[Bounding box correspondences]
******************************
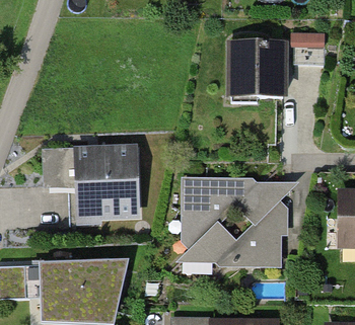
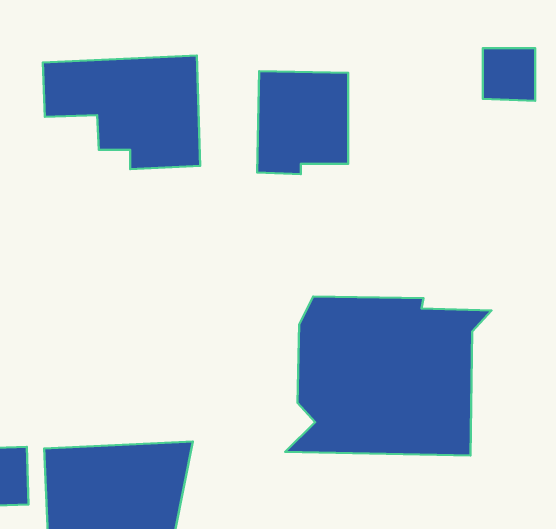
building: [230,40,283,100] -> [257,71,348,174]
building: [46,147,137,213] -> [43,56,200,169]

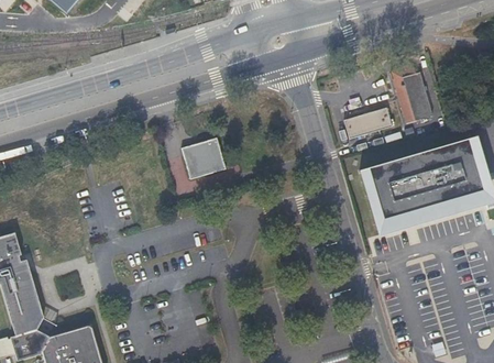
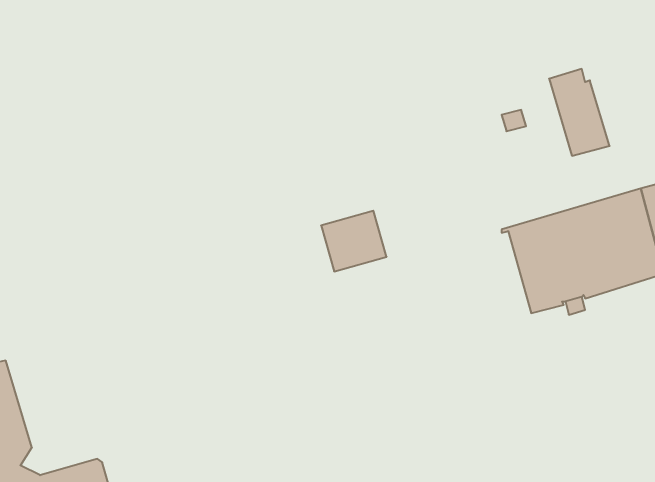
building: [344,108,393,139] -> none
building: [182,138,226,178] -> [321,211,387,271]

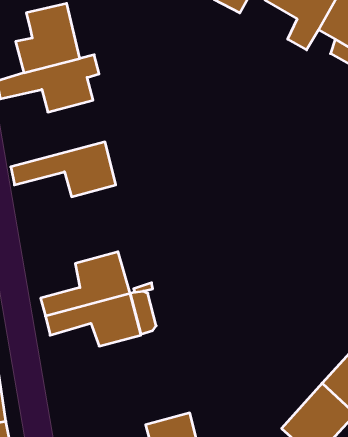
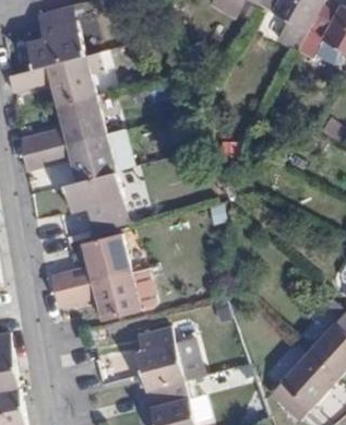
building: none -> [19,94,108,155]
building: none -> [64,172,132,236]
building: none -> [136,326,202,391]

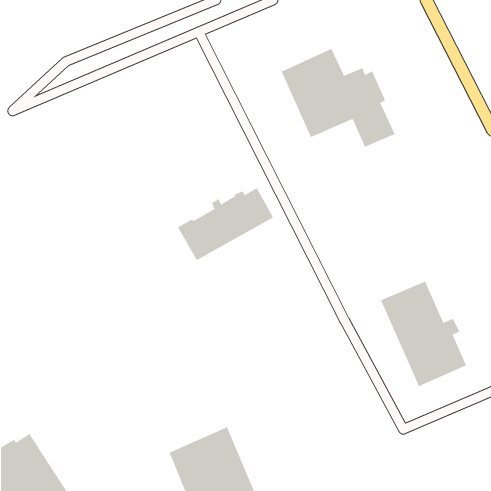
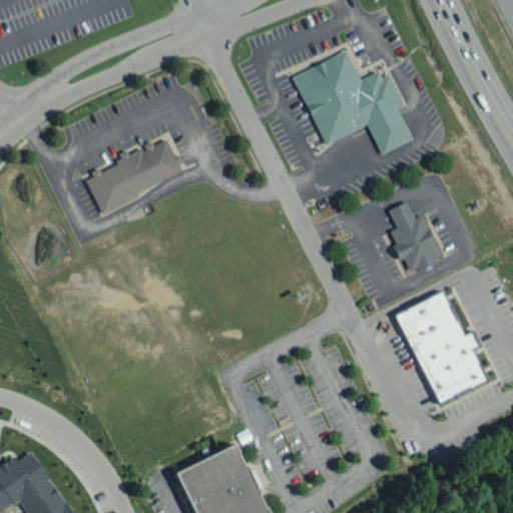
building: [177,188,274,261] -> [84,138,184,214]
building: none -> [388,202,442,274]

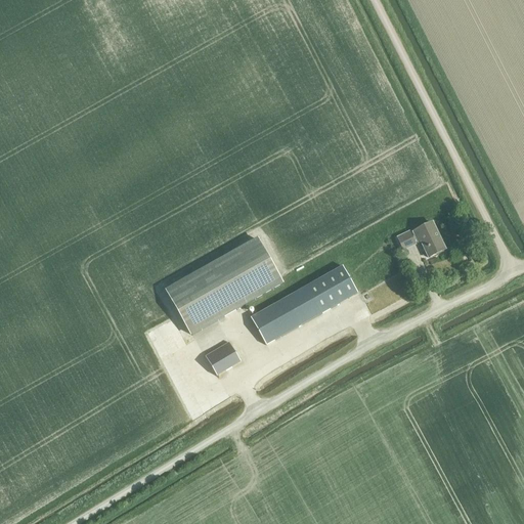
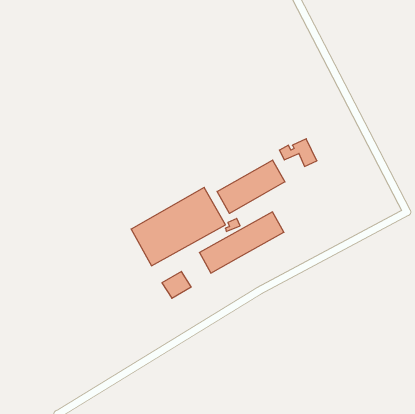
building: none -> [217,160,285,213]
building: [397,221,444,256] -> [279,139,317,166]

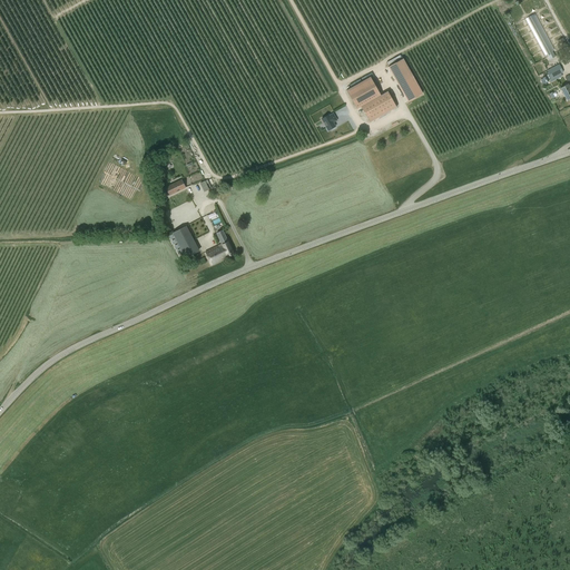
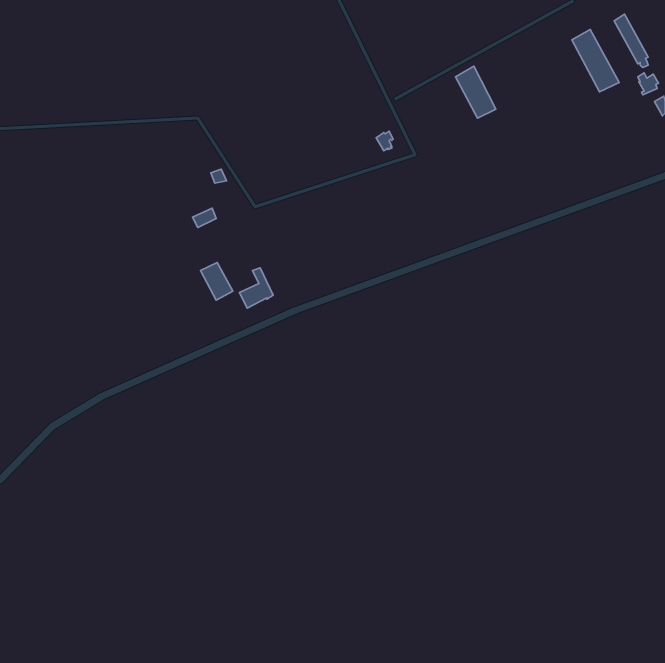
building: none -> [572,29,619,92]
building: [346,76,396,120] -> none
******************************
(Assigned task) Copy the records exactly as they appear, excluding images.

(Exercise result)
building: [230,40,283,100] -> [257,71,348,174]
building: [46,147,137,213] -> [43,56,200,169]

building: [344,108,393,139] -> none
building: [182,138,226,178] -> [321,211,387,271]

building: none -> [19,94,108,155]
building: none -> [64,172,132,236]
building: none -> [136,326,202,391]

building: [177,188,274,261] -> [84,138,184,214]
building: none -> [388,202,442,274]

building: none -> [217,160,285,213]
building: [397,221,444,256] -> [279,139,317,166]

building: none -> [572,29,619,92]
building: [346,76,396,120] -> none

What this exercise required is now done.